* EXERCISE PROMPT *
The entries below are to be transcribed in full, without their images.

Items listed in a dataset
==============================

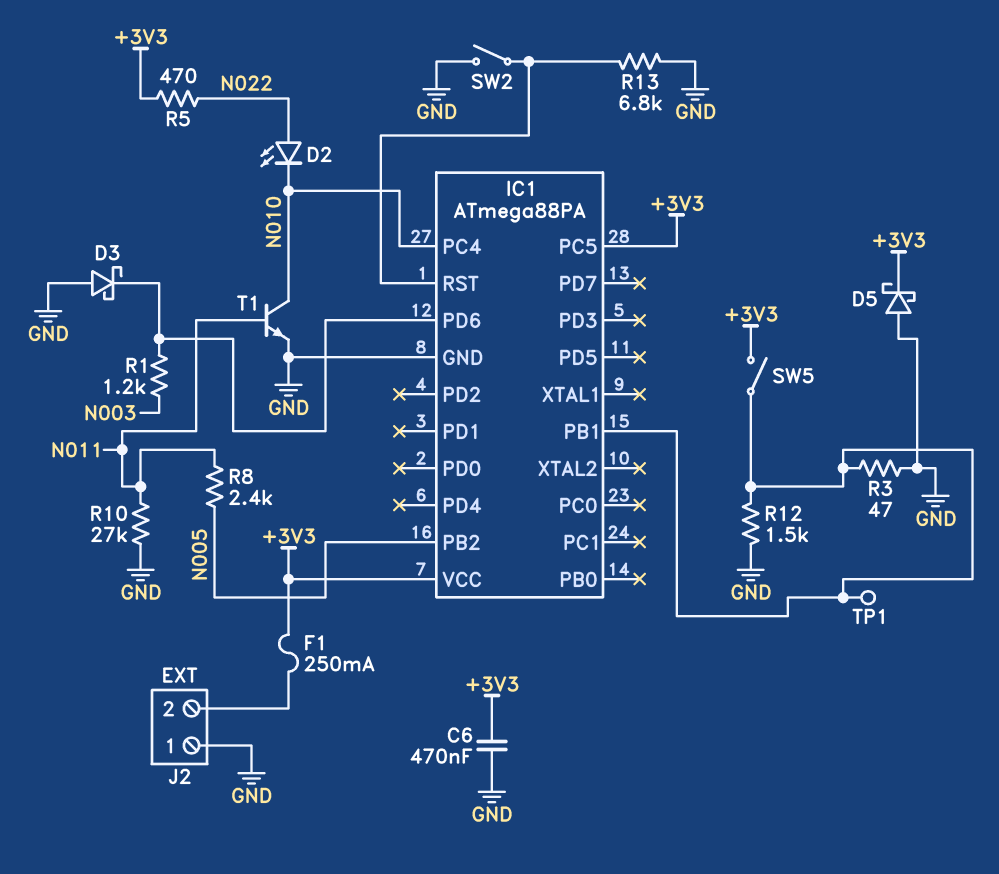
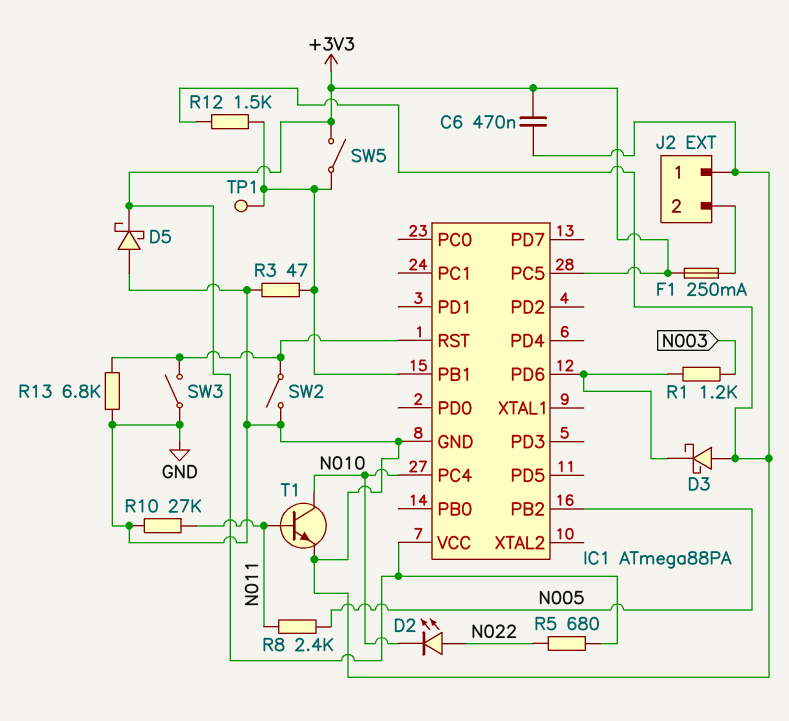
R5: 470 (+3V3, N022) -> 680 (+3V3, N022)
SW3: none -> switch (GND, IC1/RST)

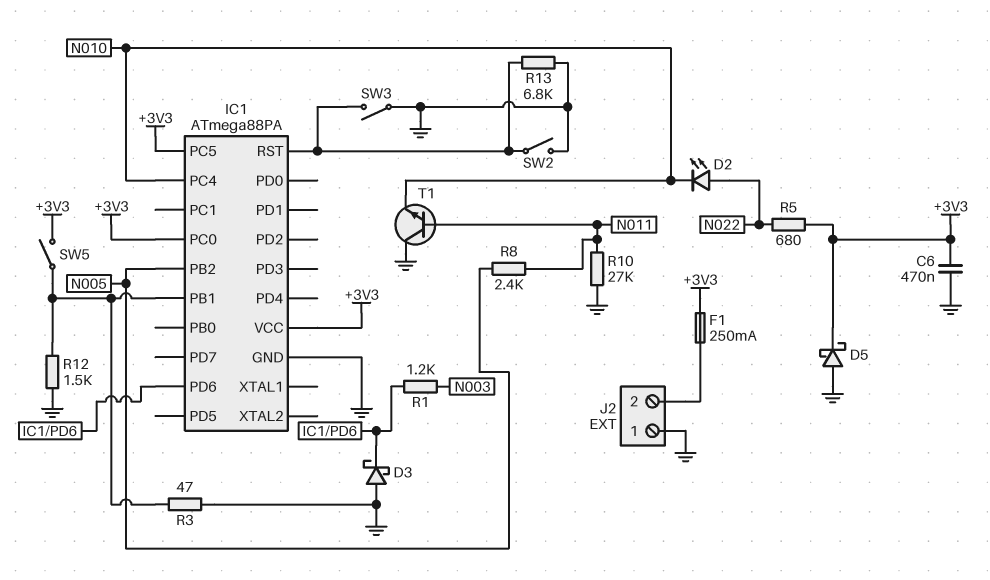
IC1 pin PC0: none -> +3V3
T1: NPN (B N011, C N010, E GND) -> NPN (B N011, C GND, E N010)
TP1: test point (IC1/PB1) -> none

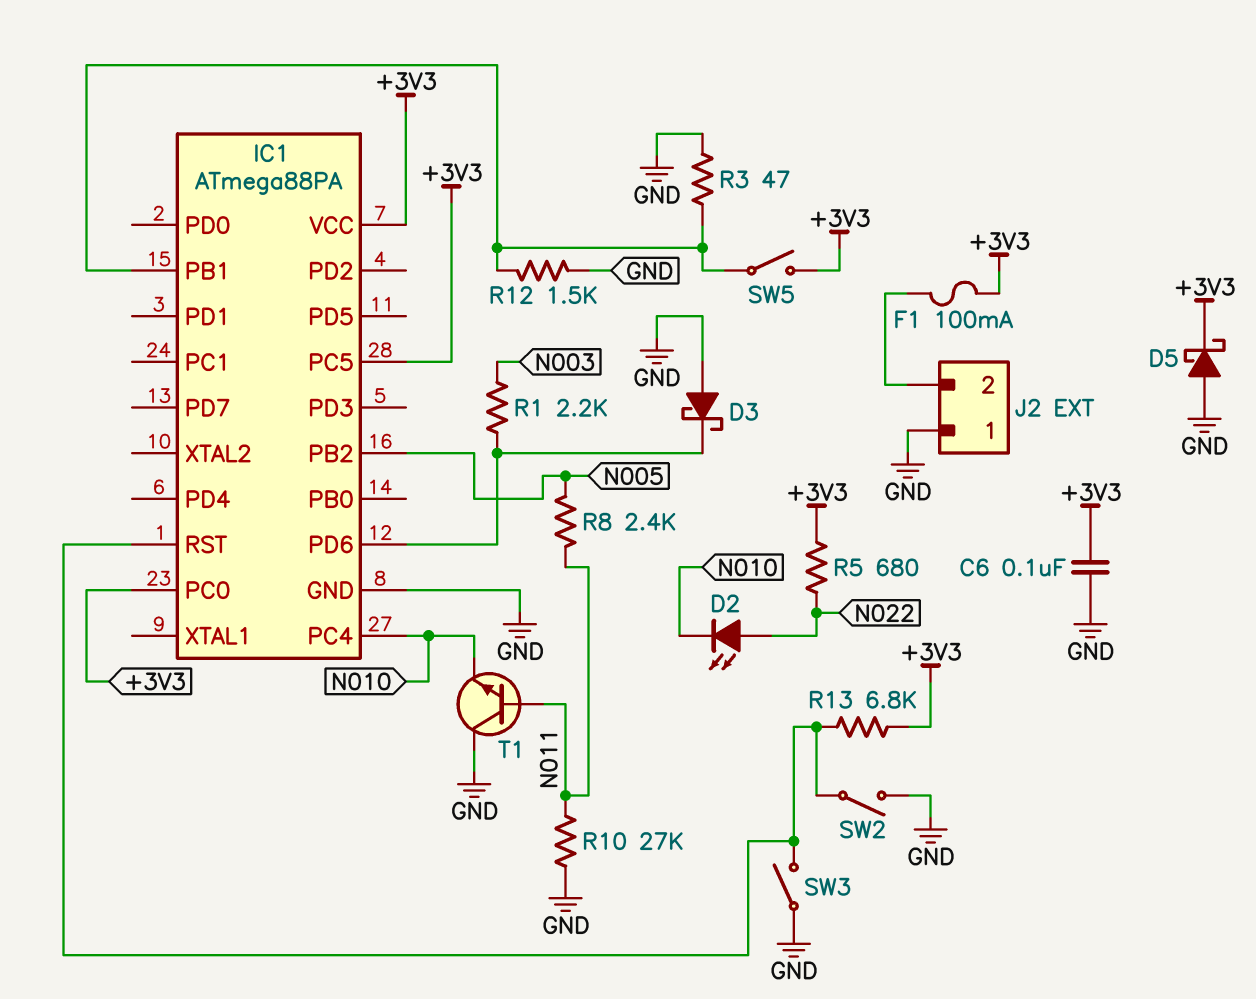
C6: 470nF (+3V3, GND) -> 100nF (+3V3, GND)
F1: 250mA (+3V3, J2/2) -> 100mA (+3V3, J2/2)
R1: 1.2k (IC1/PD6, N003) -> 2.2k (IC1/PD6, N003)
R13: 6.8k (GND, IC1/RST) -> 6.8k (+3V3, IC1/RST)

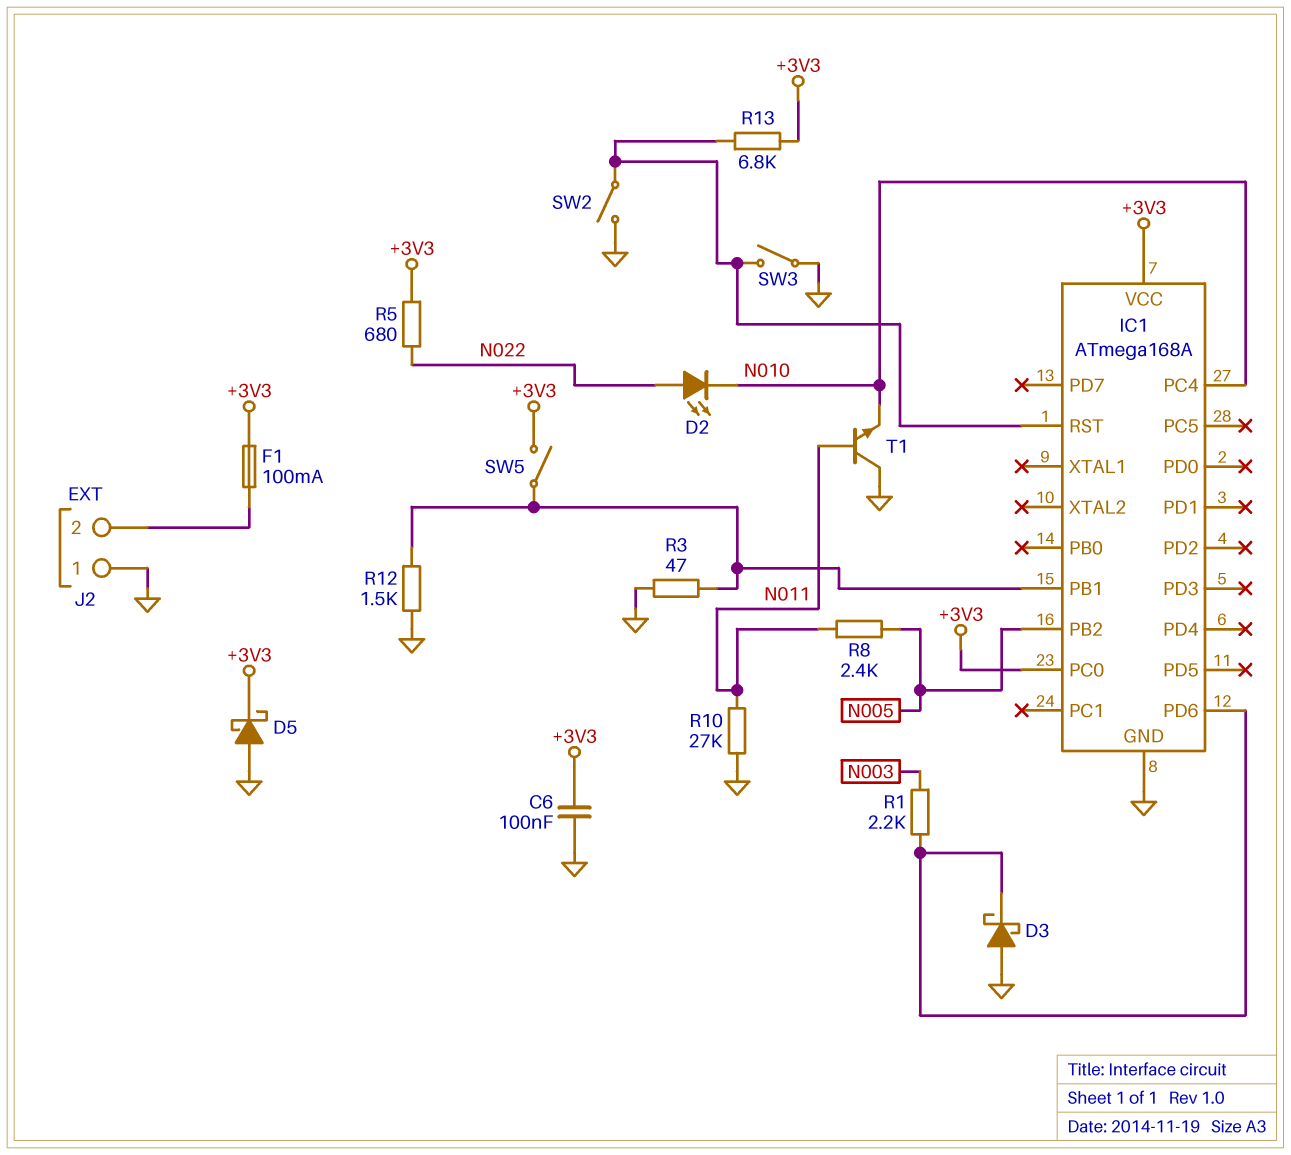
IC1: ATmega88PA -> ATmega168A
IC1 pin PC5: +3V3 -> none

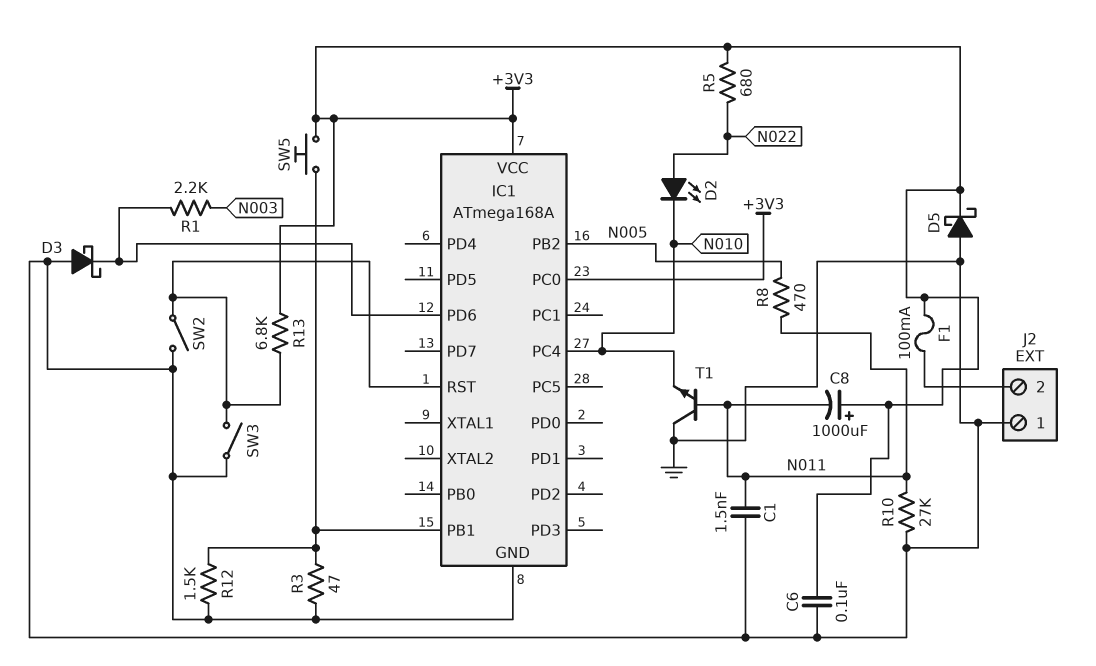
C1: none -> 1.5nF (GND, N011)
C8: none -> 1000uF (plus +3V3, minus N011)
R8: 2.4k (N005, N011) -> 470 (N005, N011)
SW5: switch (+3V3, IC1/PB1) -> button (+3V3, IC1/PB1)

==============================

* WRITTEN RESPONSE *
R5: 470 (+3V3, N022) -> 680 (+3V3, N022)
SW3: none -> switch (GND, IC1/RST)

IC1 pin PC0: none -> +3V3
T1: NPN (B N011, C N010, E GND) -> NPN (B N011, C GND, E N010)
TP1: test point (IC1/PB1) -> none

C6: 470nF (+3V3, GND) -> 100nF (+3V3, GND)
F1: 250mA (+3V3, J2/2) -> 100mA (+3V3, J2/2)
R1: 1.2k (IC1/PD6, N003) -> 2.2k (IC1/PD6, N003)
R13: 6.8k (GND, IC1/RST) -> 6.8k (+3V3, IC1/RST)

IC1: ATmega88PA -> ATmega168A
IC1 pin PC5: +3V3 -> none

C1: none -> 1.5nF (GND, N011)
C8: none -> 1000uF (plus +3V3, minus N011)
R8: 2.4k (N005, N011) -> 470 (N005, N011)
SW5: switch (+3V3, IC1/PB1) -> button (+3V3, IC1/PB1)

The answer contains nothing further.